* [What you need to do]: The data is to be repeated exactly, with the images removed.

Extracted records
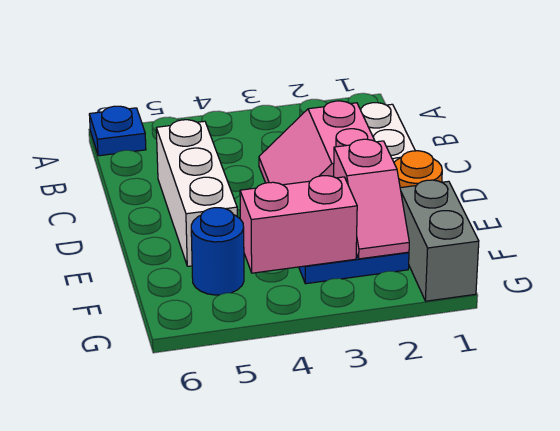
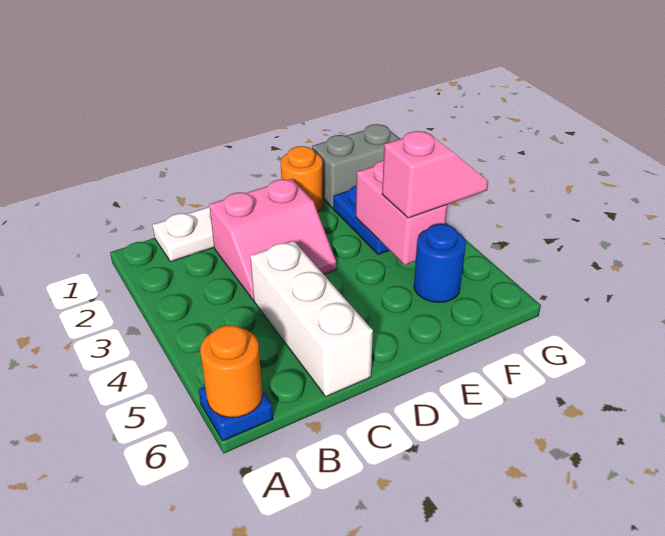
none -> orange round brick A6 level 2
white brick C5:E5 level 1 -> white brick C4:C6 level 1
pink slope E2:F2 level 2 top E -> pink slope F4:G4 level 3 top F

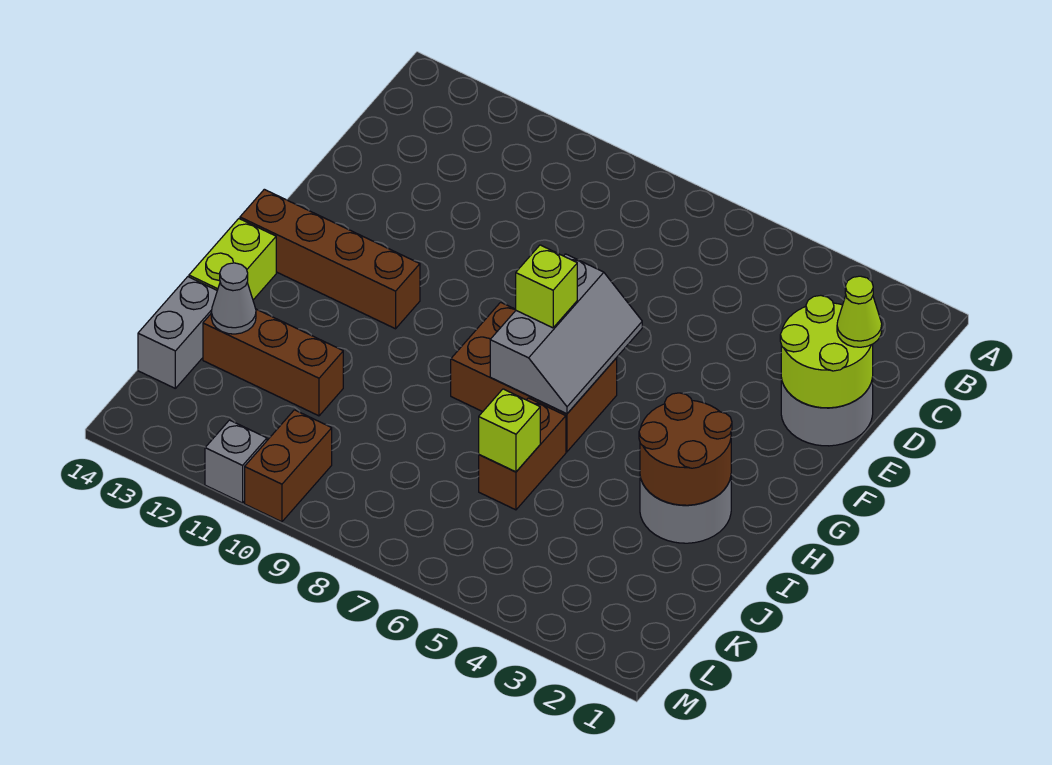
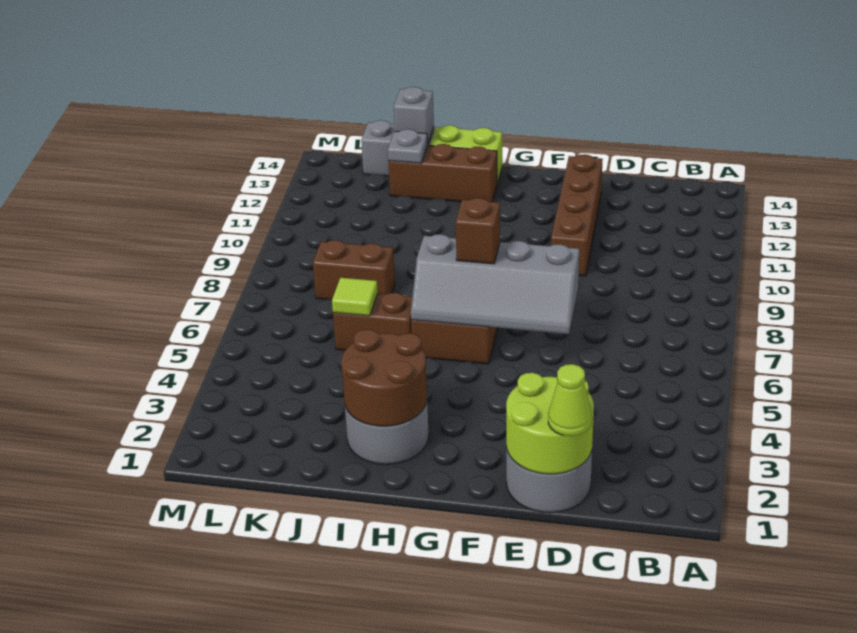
grey slope F6:H7 level 2 top 7 -> grey slope E6:H7 level 2 top 7
lime brick G7 level 3 -> brown brick G7 level 3
brown brick G11:G14 level 1 -> brown brick E10:E13 level 1
lime brick J6 level 2 -> lime tile J6 level 2
brown brick J11:J13 level 1 -> brown brick H13:J13 level 1
grey cone J13 level 2 -> grey plate J13 level 2
brown brick L10:M10 level 1 -> brown brick J8:K8 level 1
grey brick M11 level 1 -> grey brick J14 level 2

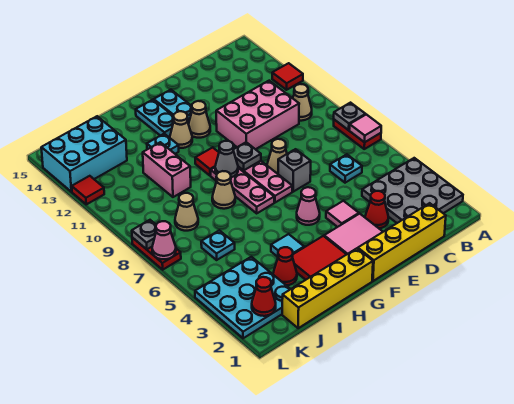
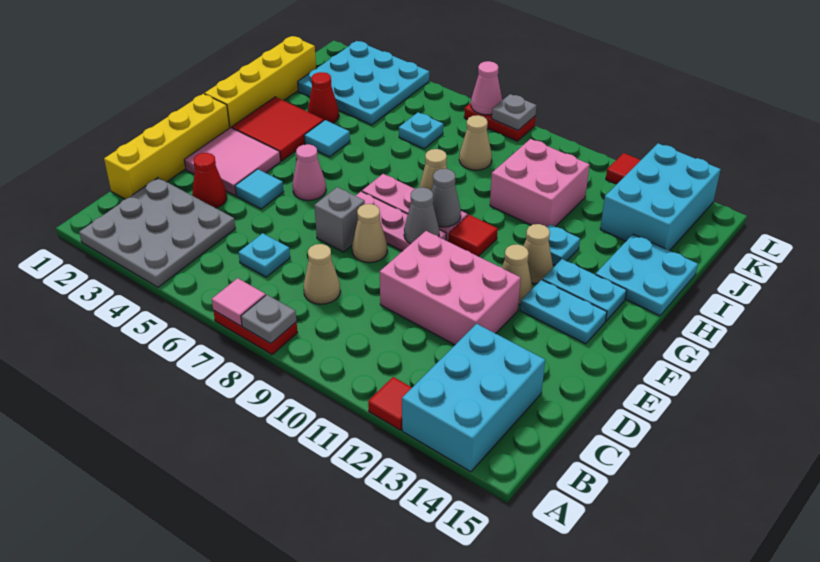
none -> cyan brick A13:C14 level 1
tan cone B10 level 1 -> tan cone C8 level 1
pink brick C10:E11 level 1 -> pink brick D10:E12 level 1
pink tile E4 level 1 -> cyan tile E4 level 1
grey plate F9 level 2 -> grey cone F9 level 2
none -> cyan plate H14:I15 level 1
pink brick I10:I11 level 1 -> pink brick I10:J11 level 1
red cone K2 level 2 -> none

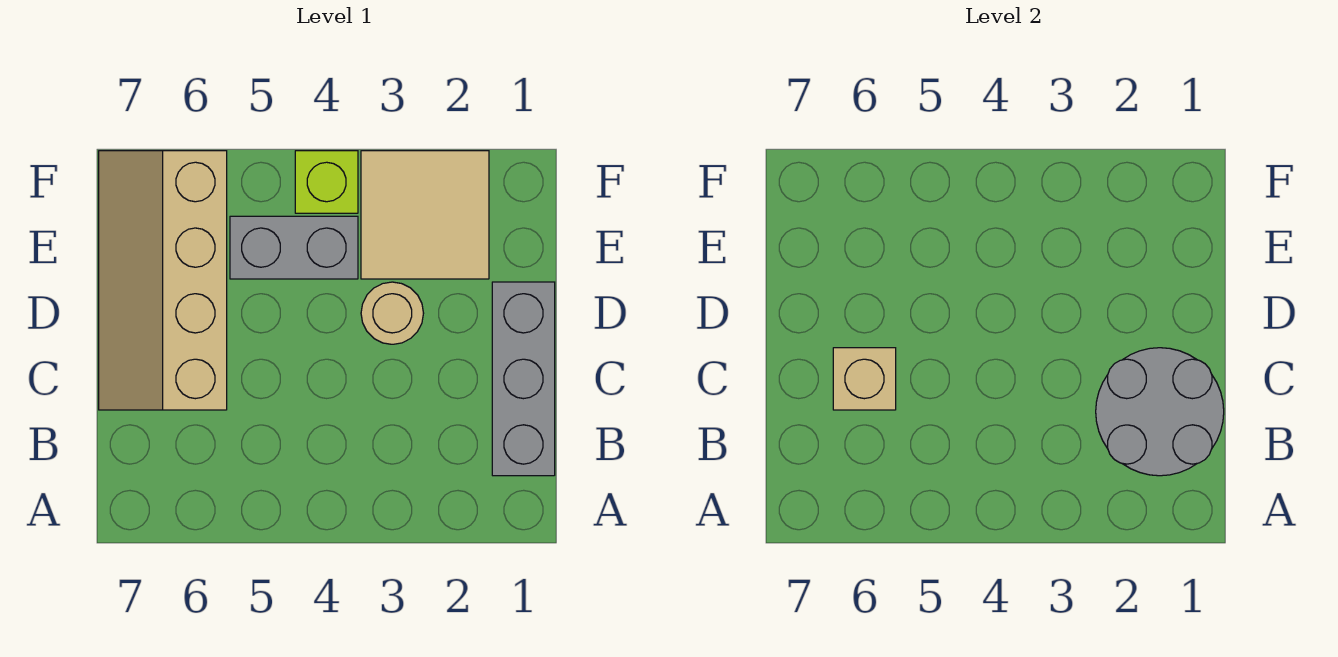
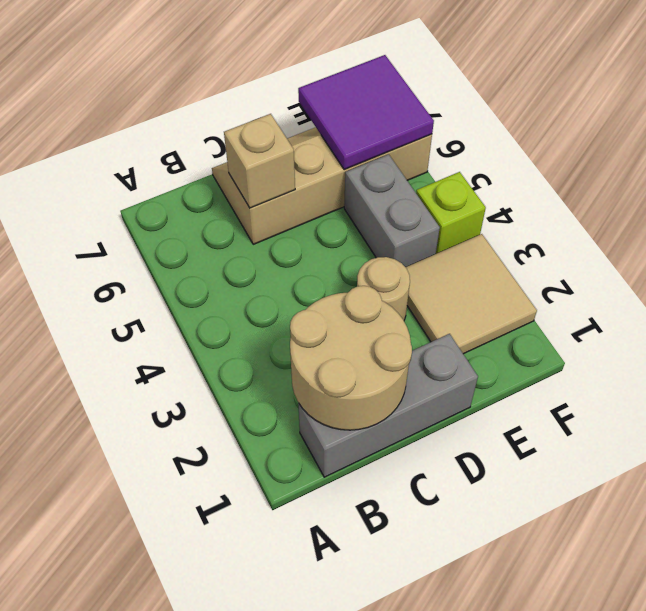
grey round brick B1:C2 level 2 -> tan round brick B1:C2 level 2
none -> purple tile E6:F7 level 2

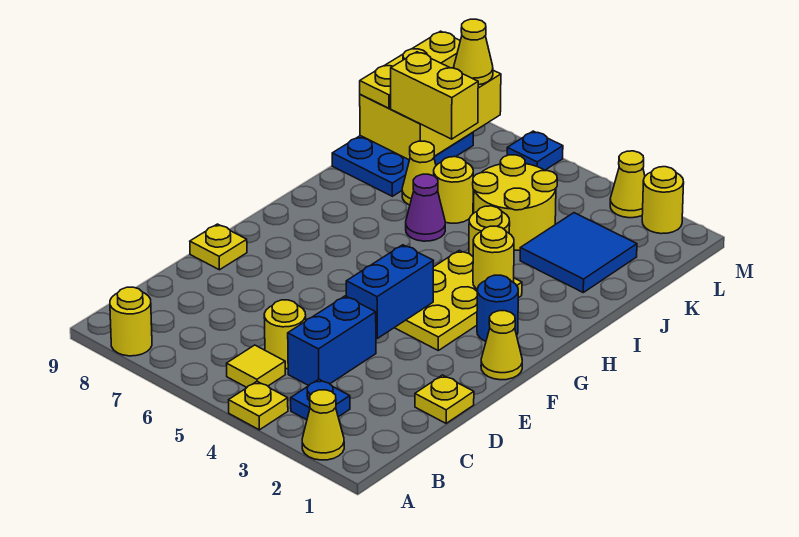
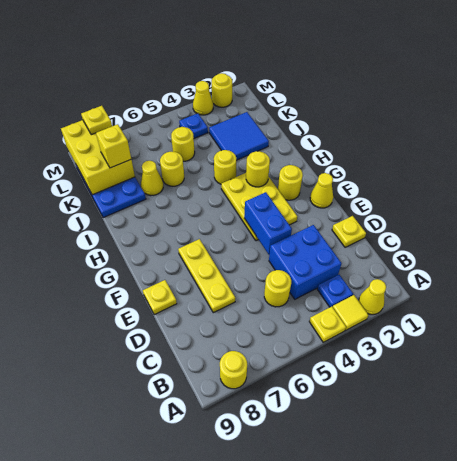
yellow tile B5 level 1 -> yellow tile A3 level 1
blue brick C4:D4 level 1 -> blue brick C3:D4 level 1
blue round brick G2 level 1 -> yellow round brick G2 level 1
purple cone I6 level 1 -> none
yellow round brick J4:K5 level 1 -> yellow round brick K5 level 1
yellow brick K7:K8 level 3 -> yellow brick K8 level 3
yellow plate K9:M9 level 3 -> yellow plate D7:F7 level 1
blue plate M6 level 1 -> blue plate L4 level 1
yellow cone M8 level 3 -> yellow plate M8 level 3

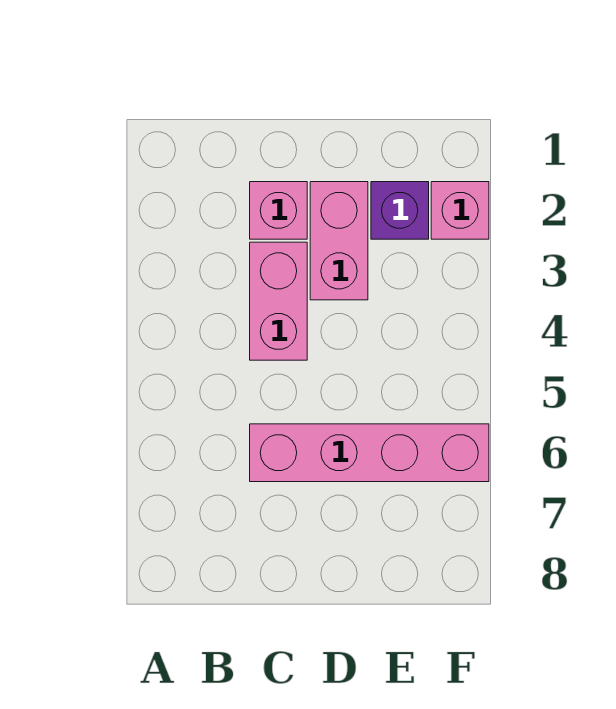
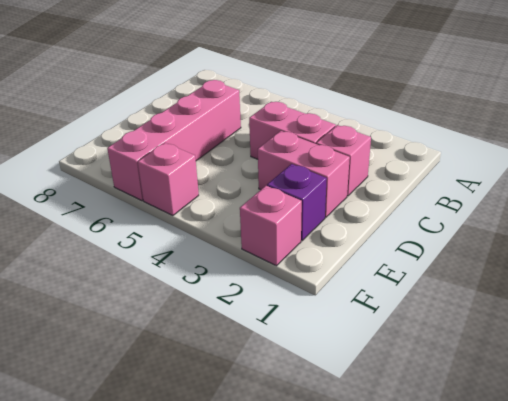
none -> pink brick F5 level 1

* [Output of the task]:
none -> orange round brick A6 level 2
white brick C5:E5 level 1 -> white brick C4:C6 level 1
pink slope E2:F2 level 2 top E -> pink slope F4:G4 level 3 top F

grey slope F6:H7 level 2 top 7 -> grey slope E6:H7 level 2 top 7
lime brick G7 level 3 -> brown brick G7 level 3
brown brick G11:G14 level 1 -> brown brick E10:E13 level 1
lime brick J6 level 2 -> lime tile J6 level 2
brown brick J11:J13 level 1 -> brown brick H13:J13 level 1
grey cone J13 level 2 -> grey plate J13 level 2
brown brick L10:M10 level 1 -> brown brick J8:K8 level 1
grey brick M11 level 1 -> grey brick J14 level 2

none -> cyan brick A13:C14 level 1
tan cone B10 level 1 -> tan cone C8 level 1
pink brick C10:E11 level 1 -> pink brick D10:E12 level 1
pink tile E4 level 1 -> cyan tile E4 level 1
grey plate F9 level 2 -> grey cone F9 level 2
none -> cyan plate H14:I15 level 1
pink brick I10:I11 level 1 -> pink brick I10:J11 level 1
red cone K2 level 2 -> none

grey round brick B1:C2 level 2 -> tan round brick B1:C2 level 2
none -> purple tile E6:F7 level 2

yellow tile B5 level 1 -> yellow tile A3 level 1
blue brick C4:D4 level 1 -> blue brick C3:D4 level 1
blue round brick G2 level 1 -> yellow round brick G2 level 1
purple cone I6 level 1 -> none
yellow round brick J4:K5 level 1 -> yellow round brick K5 level 1
yellow brick K7:K8 level 3 -> yellow brick K8 level 3
yellow plate K9:M9 level 3 -> yellow plate D7:F7 level 1
blue plate M6 level 1 -> blue plate L4 level 1
yellow cone M8 level 3 -> yellow plate M8 level 3

none -> pink brick F5 level 1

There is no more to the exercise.